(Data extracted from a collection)
--

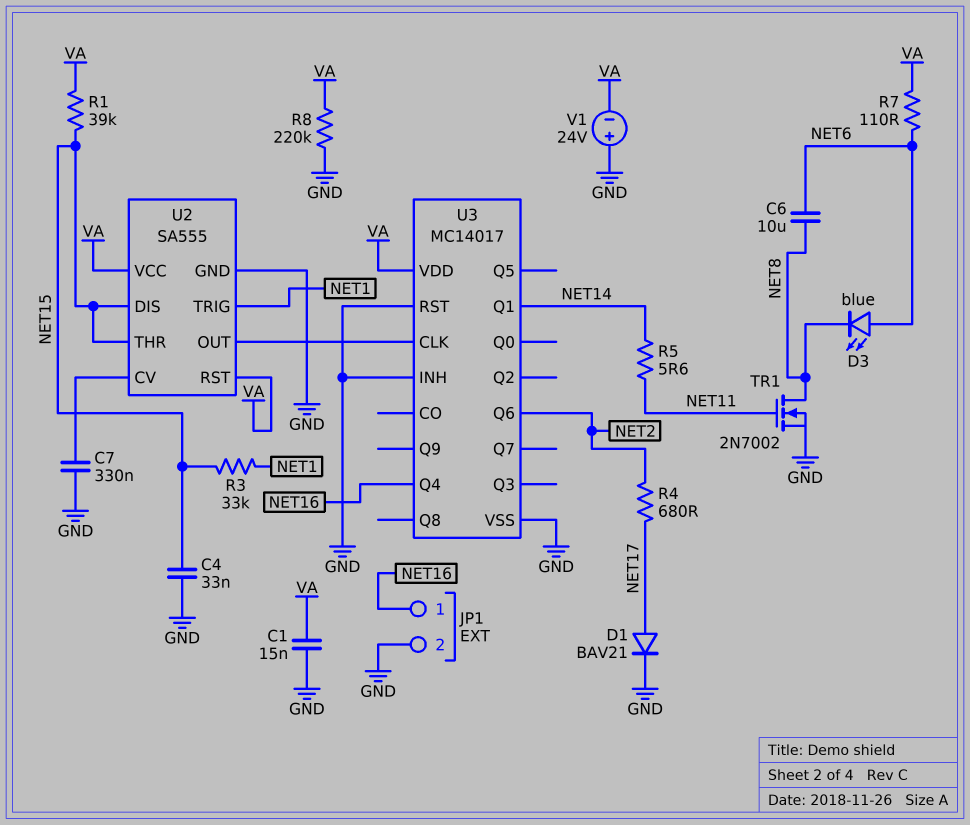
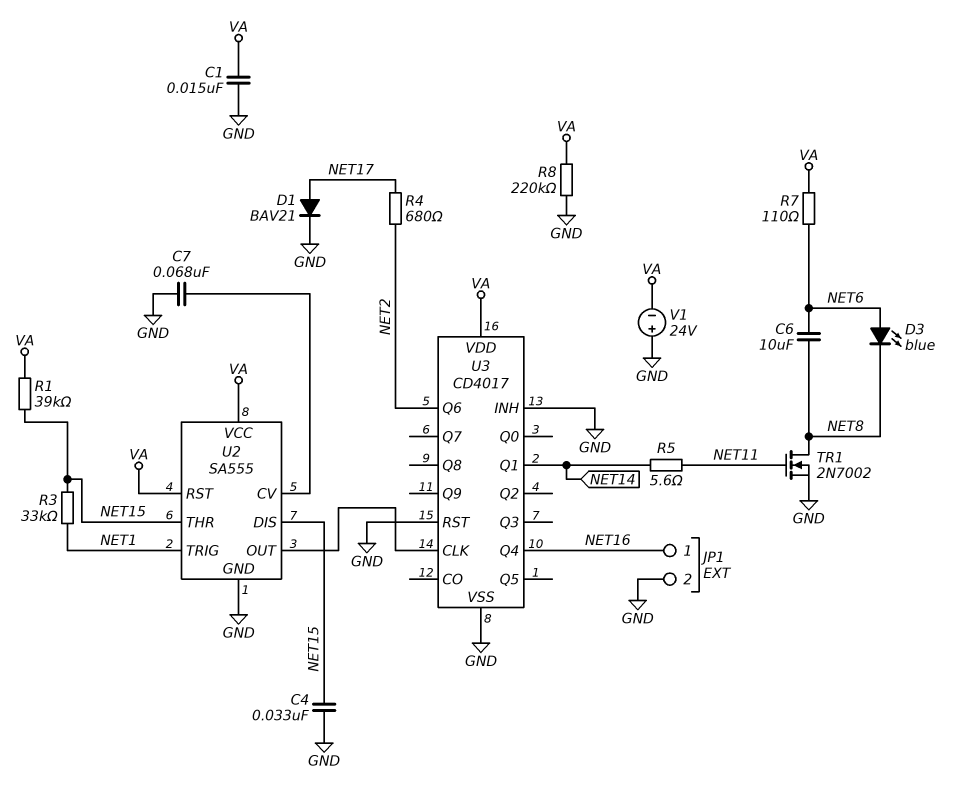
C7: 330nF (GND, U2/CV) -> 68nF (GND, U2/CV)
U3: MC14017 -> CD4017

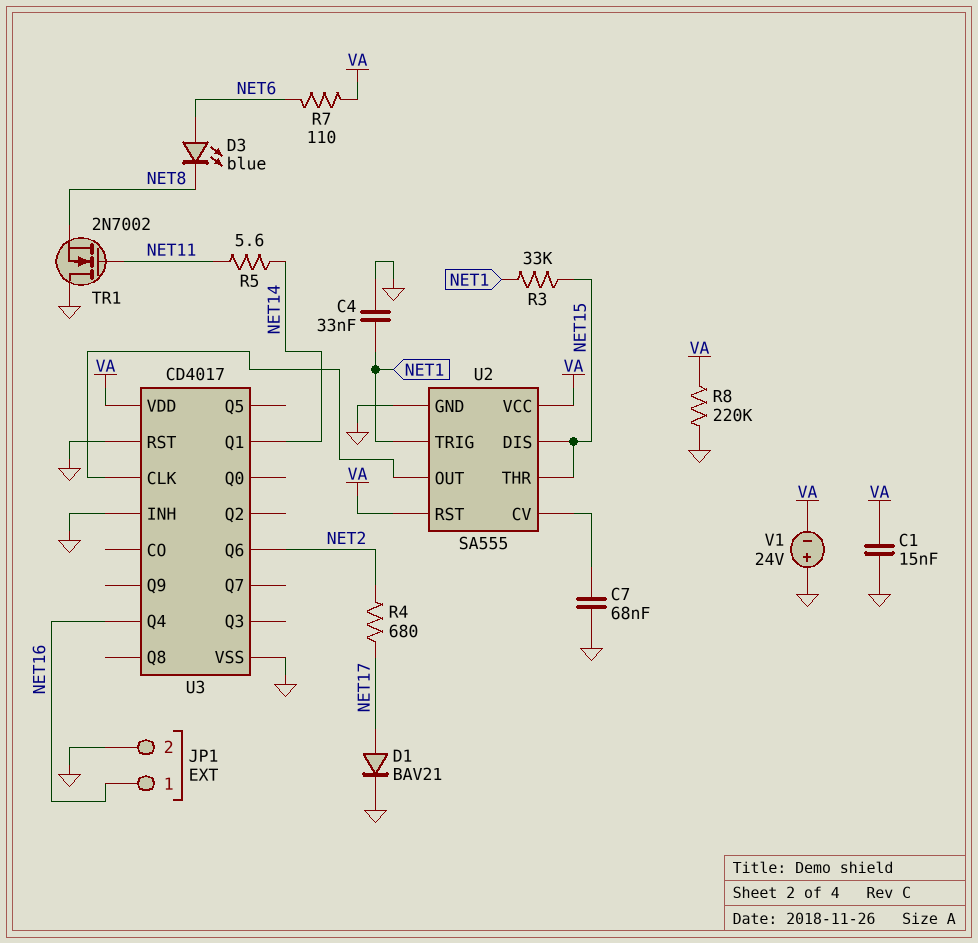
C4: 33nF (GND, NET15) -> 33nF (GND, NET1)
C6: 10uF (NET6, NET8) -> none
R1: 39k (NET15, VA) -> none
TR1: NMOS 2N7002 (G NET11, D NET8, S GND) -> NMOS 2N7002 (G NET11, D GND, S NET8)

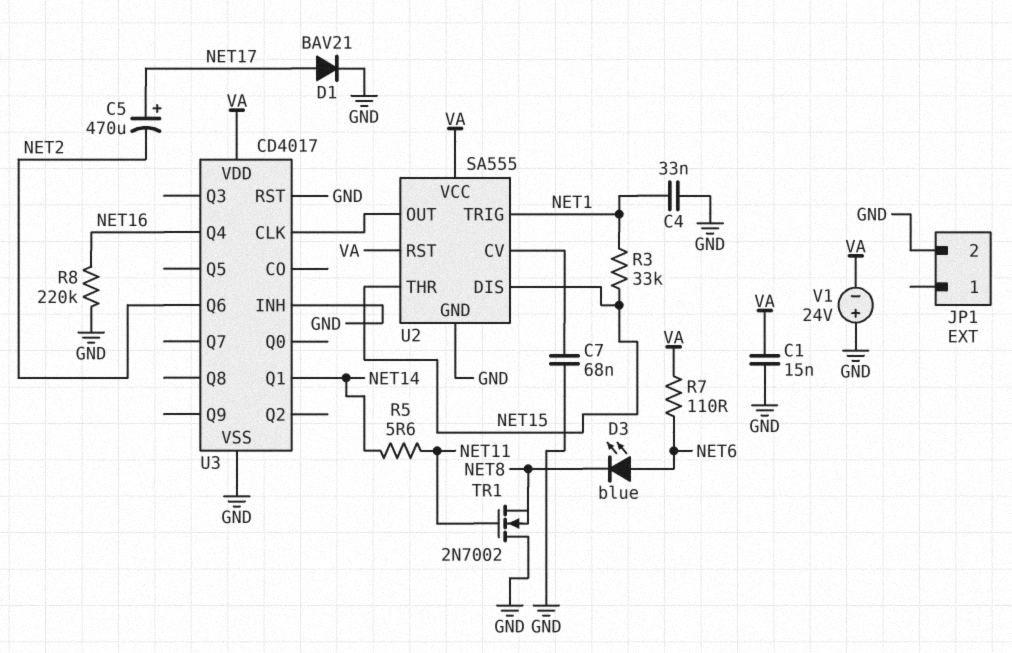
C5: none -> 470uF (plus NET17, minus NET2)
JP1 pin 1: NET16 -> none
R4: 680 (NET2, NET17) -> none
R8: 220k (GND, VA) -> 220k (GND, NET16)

--

Look through the records above and please copy every line in which the string "none" occurs.

### [RESPONSE TO THIS EXERCISE]
C6: 10uF (NET6, NET8) -> none
R1: 39k (NET15, VA) -> none
C5: none -> 470uF (plus NET17, minus NET2)
JP1 pin 1: NET16 -> none
R4: 680 (NET2, NET17) -> none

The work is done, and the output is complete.